▸ Task to complete: In your copy, include every line of the records exactly and no picture at all.

*** Opening of Records provided ***

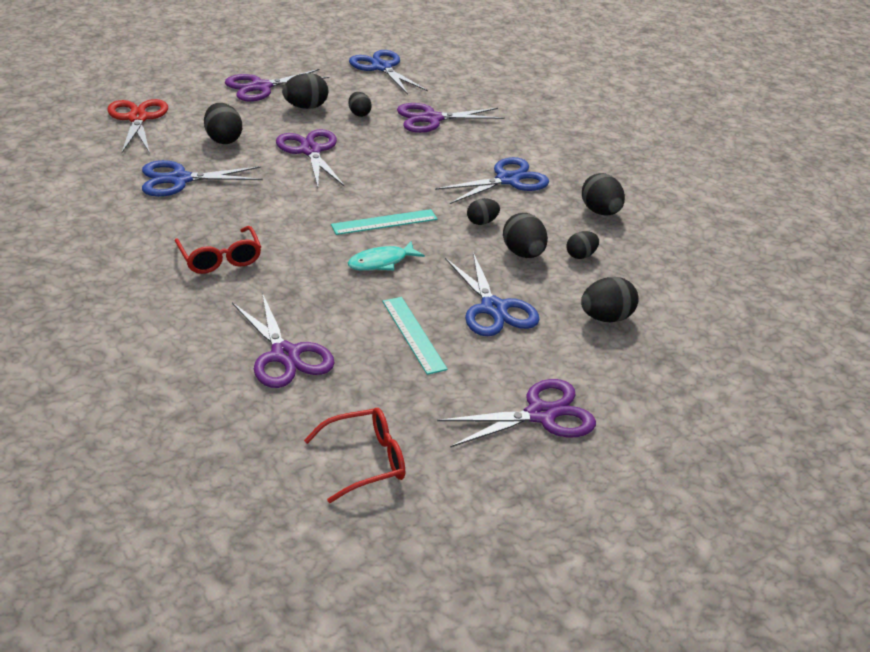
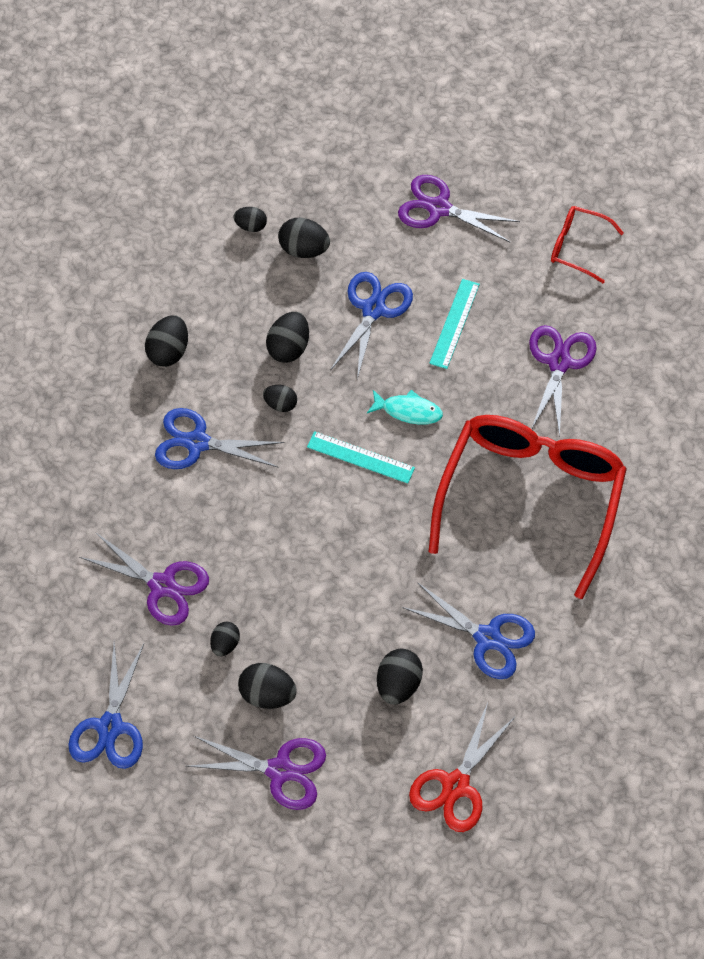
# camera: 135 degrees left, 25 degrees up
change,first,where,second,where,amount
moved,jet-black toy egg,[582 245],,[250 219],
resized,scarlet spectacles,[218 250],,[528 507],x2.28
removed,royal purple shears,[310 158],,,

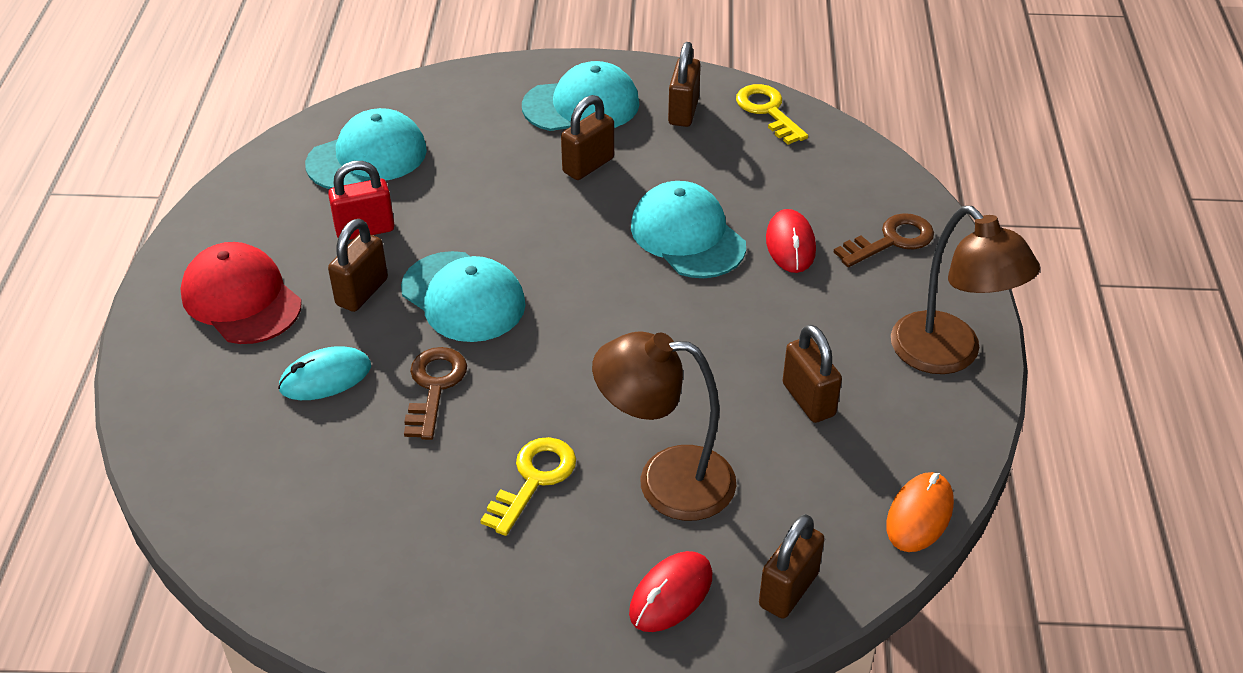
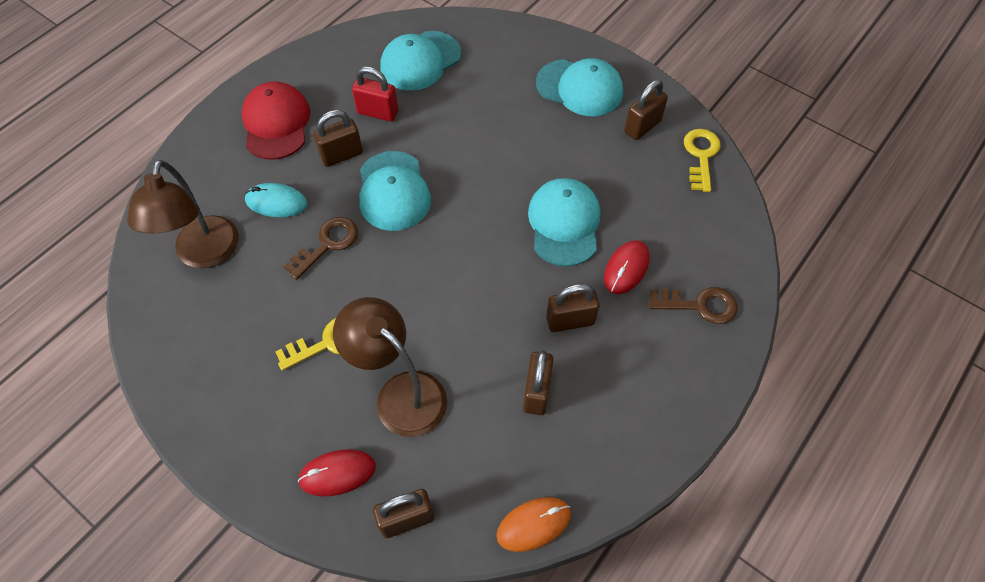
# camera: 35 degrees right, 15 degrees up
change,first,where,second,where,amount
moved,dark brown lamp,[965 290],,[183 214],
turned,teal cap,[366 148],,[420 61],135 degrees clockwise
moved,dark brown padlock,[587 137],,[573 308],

*** Close of Records provided ***

▸ Task output:
# camera: 135 degrees left, 25 degrees up
change,first,where,second,where,amount
moved,jet-black toy egg,[582 245],,[250 219],
resized,scarlet spectacles,[218 250],,[528 507],x2.28
removed,royal purple shears,[310 158],,,

# camera: 35 degrees right, 15 degrees up
change,first,where,second,where,amount
moved,dark brown lamp,[965 290],,[183 214],
turned,teal cap,[366 148],,[420 61],135 degrees clockwise
moved,dark brown padlock,[587 137],,[573 308],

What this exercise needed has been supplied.